Give back every record below in full and exactly, but without a single image.
── Extracted data ──
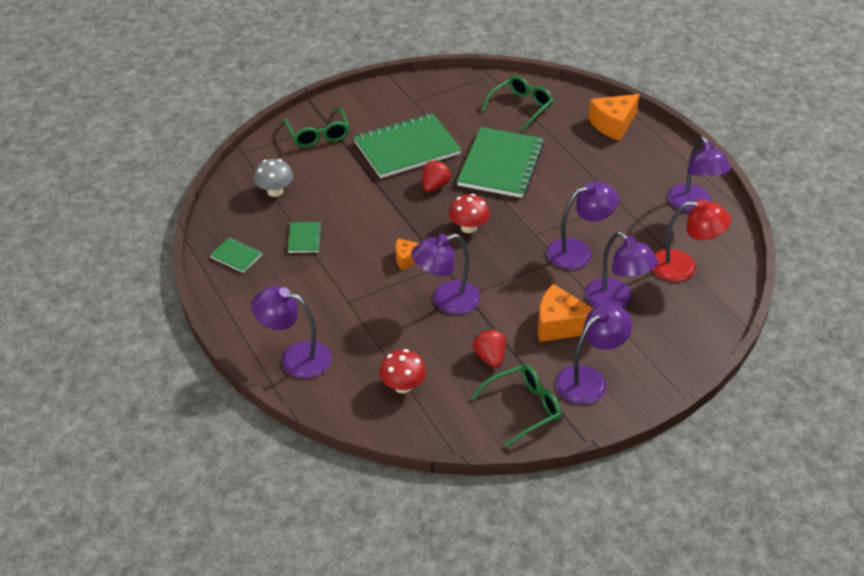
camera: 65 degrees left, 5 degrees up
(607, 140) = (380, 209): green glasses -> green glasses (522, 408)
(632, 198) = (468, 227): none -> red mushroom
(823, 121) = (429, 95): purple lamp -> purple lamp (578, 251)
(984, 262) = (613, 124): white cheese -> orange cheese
───
* Task solution *
camera: 65 degrees left, 5 degrees up
(607, 140) = (380, 209): green glasses -> green glasses (522, 408)
(632, 198) = (468, 227): none -> red mushroom
(823, 121) = (429, 95): purple lamp -> purple lamp (578, 251)
(984, 262) = (613, 124): white cheese -> orange cheese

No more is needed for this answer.